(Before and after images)
Segment Open
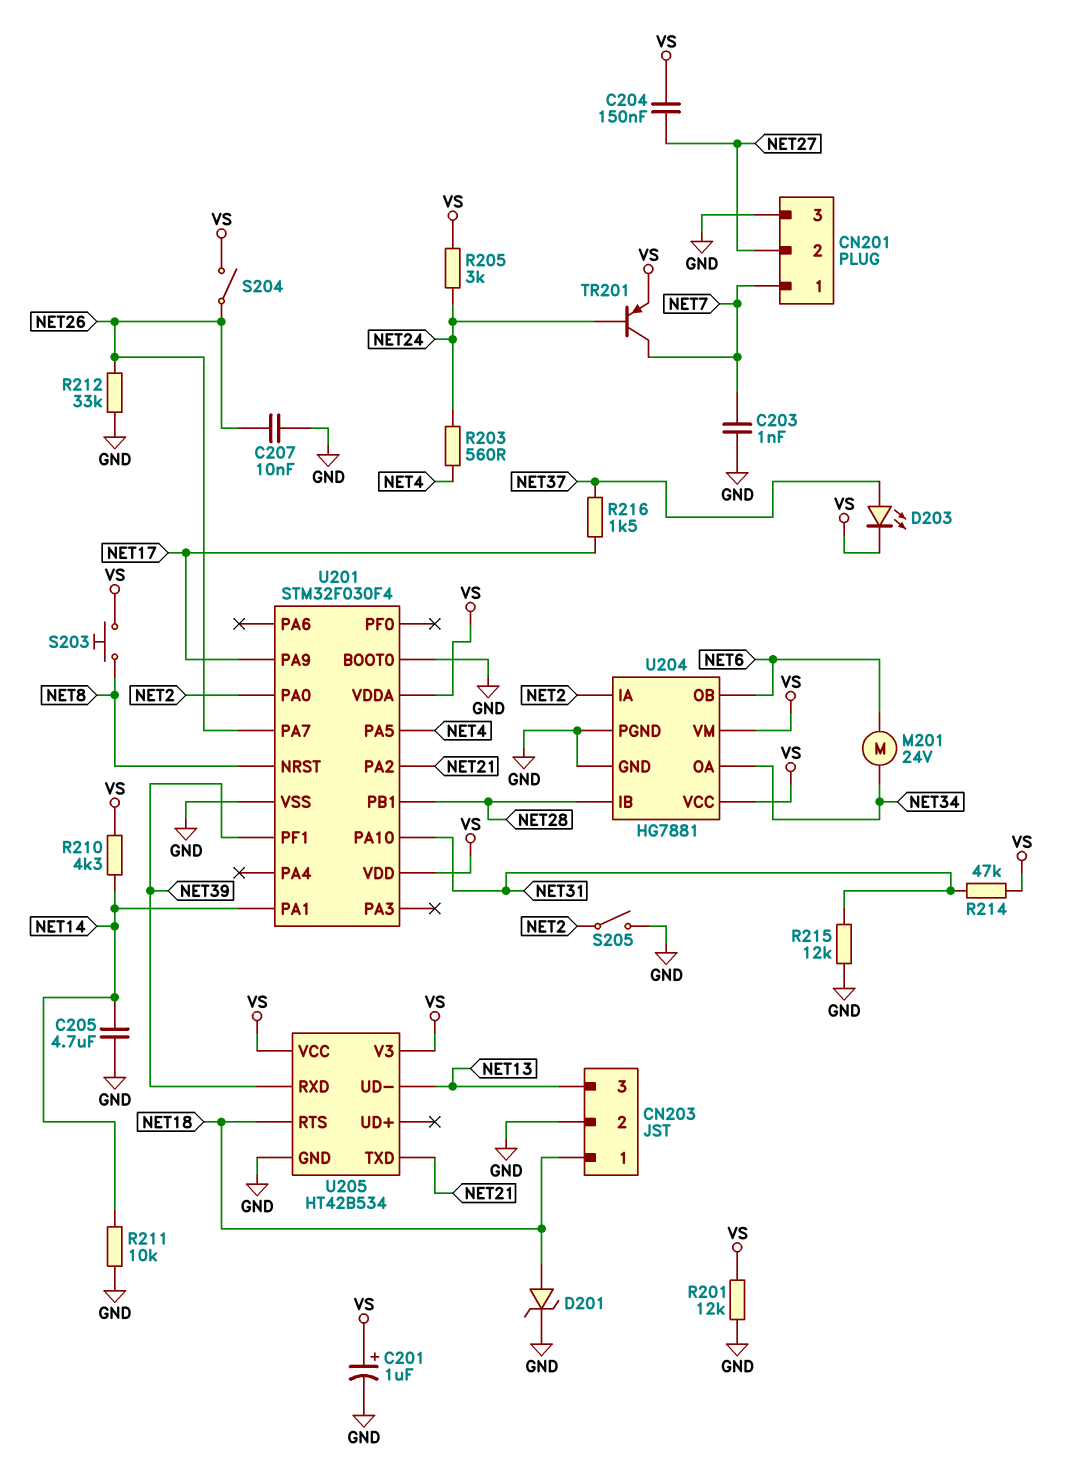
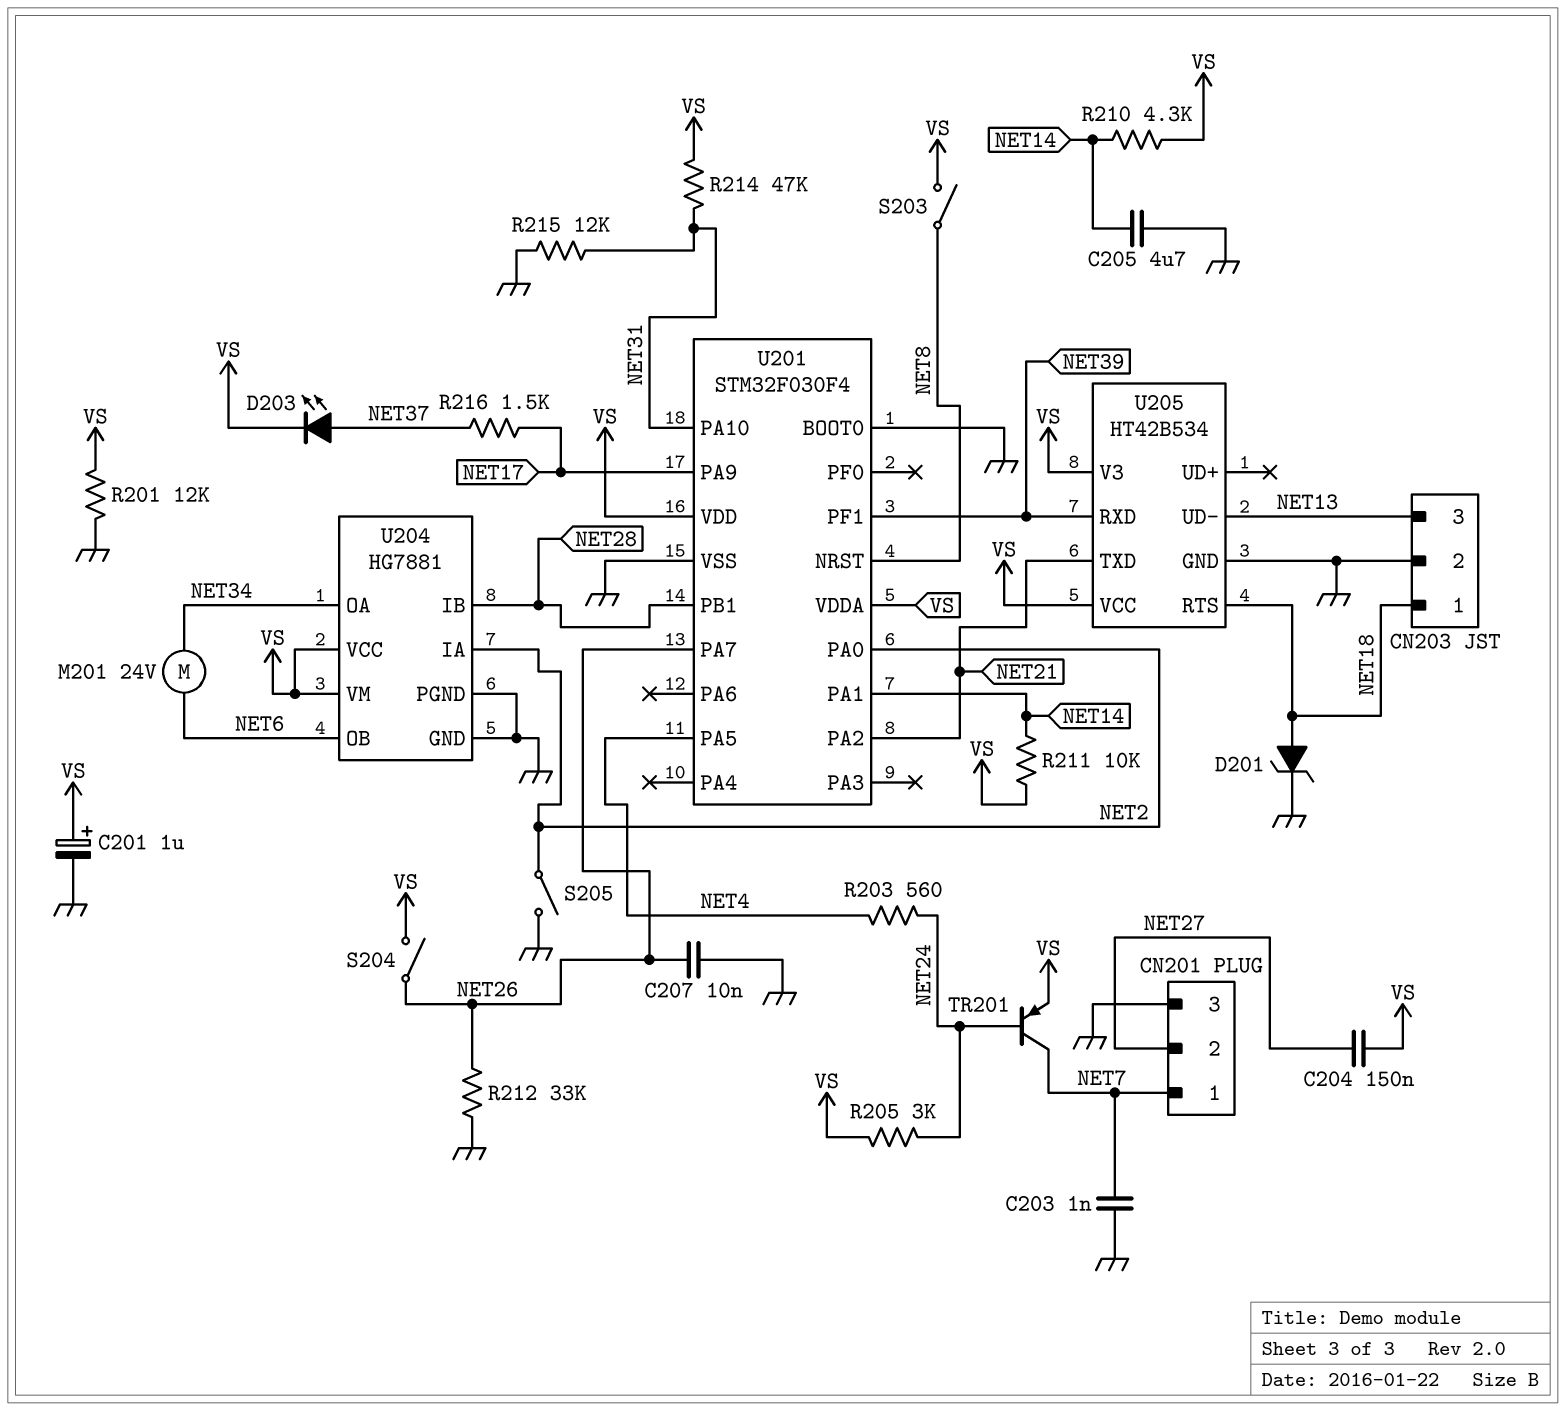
R211: 10k (GND, NET14) -> 10k (NET14, VS)
S203: button (NET8, VS) -> switch (NET8, VS)

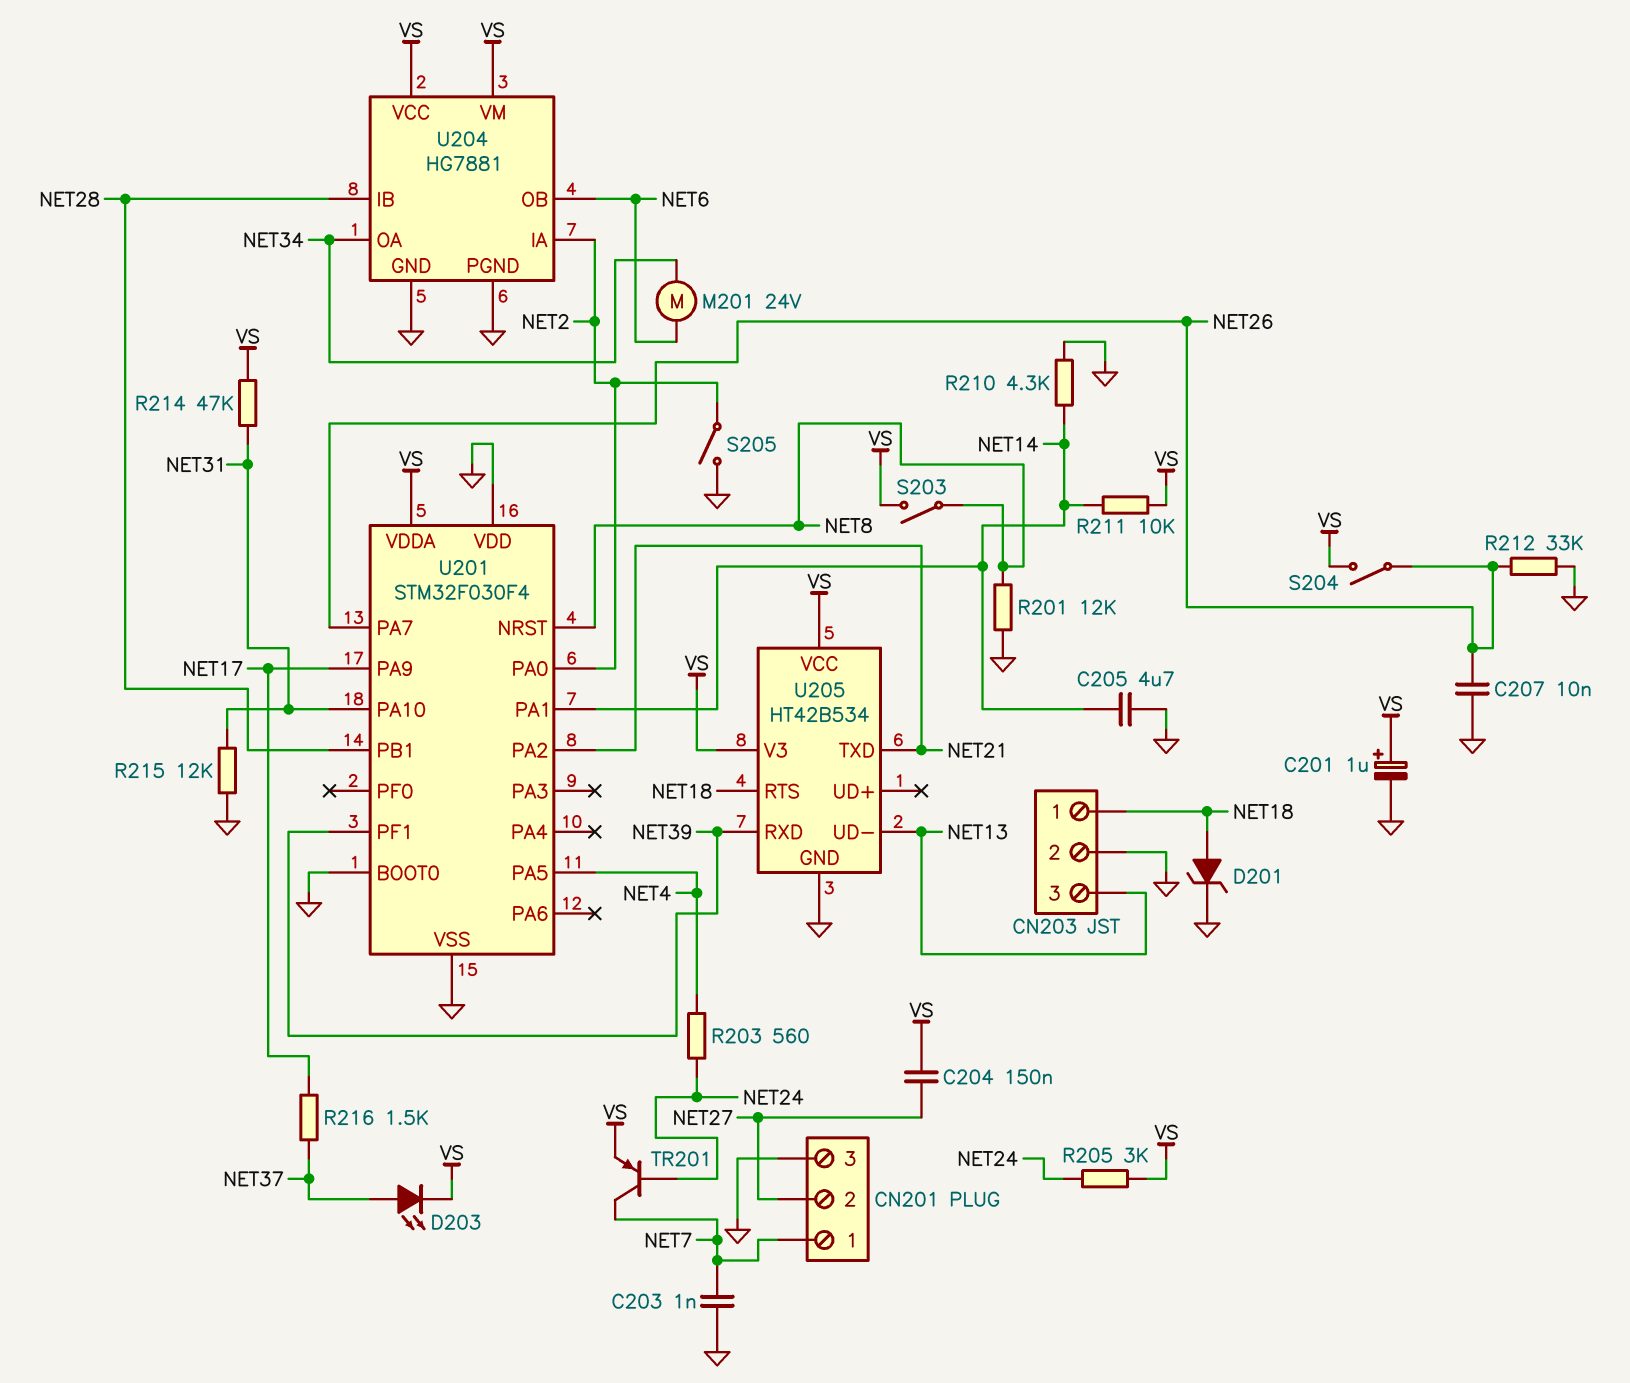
R201: 12k (GND, VS) -> 12k (GND, NET8)
R210: 4.3k (NET14, VS) -> 4.3k (GND, NET14)
U201 pin VDD: VS -> GND

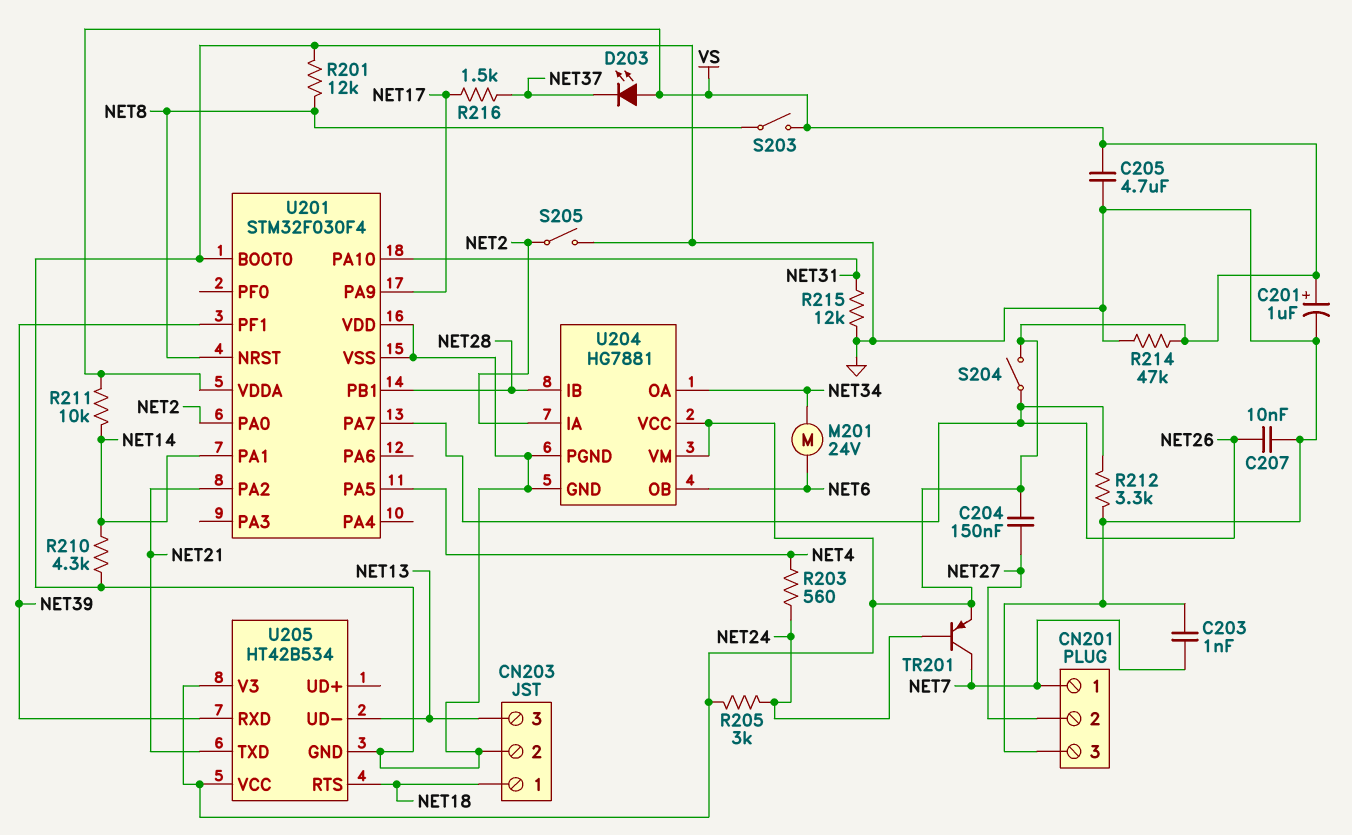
C205: 4.7uF (GND, NET14) -> 4.7uF (GND, VS)
D201: zener (A NET18, K GND) -> none
D203: LED (A NET37, K VS) -> LED (A VS, K NET37)
R212: 33k (GND, NET26) -> 3.3k (GND, NET26)
R214: 47k (NET31, VS) -> 47k (GND, VS)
Segment Closed
Your goal - The result should be a precise copy of all the entries, free of pictures.

Task solution -
R211: 10k (GND, NET14) -> 10k (NET14, VS)
S203: button (NET8, VS) -> switch (NET8, VS)

R201: 12k (GND, VS) -> 12k (GND, NET8)
R210: 4.3k (NET14, VS) -> 4.3k (GND, NET14)
U201 pin VDD: VS -> GND

C205: 4.7uF (GND, NET14) -> 4.7uF (GND, VS)
D201: zener (A NET18, K GND) -> none
D203: LED (A NET37, K VS) -> LED (A VS, K NET37)
R212: 33k (GND, NET26) -> 3.3k (GND, NET26)
R214: 47k (NET31, VS) -> 47k (GND, VS)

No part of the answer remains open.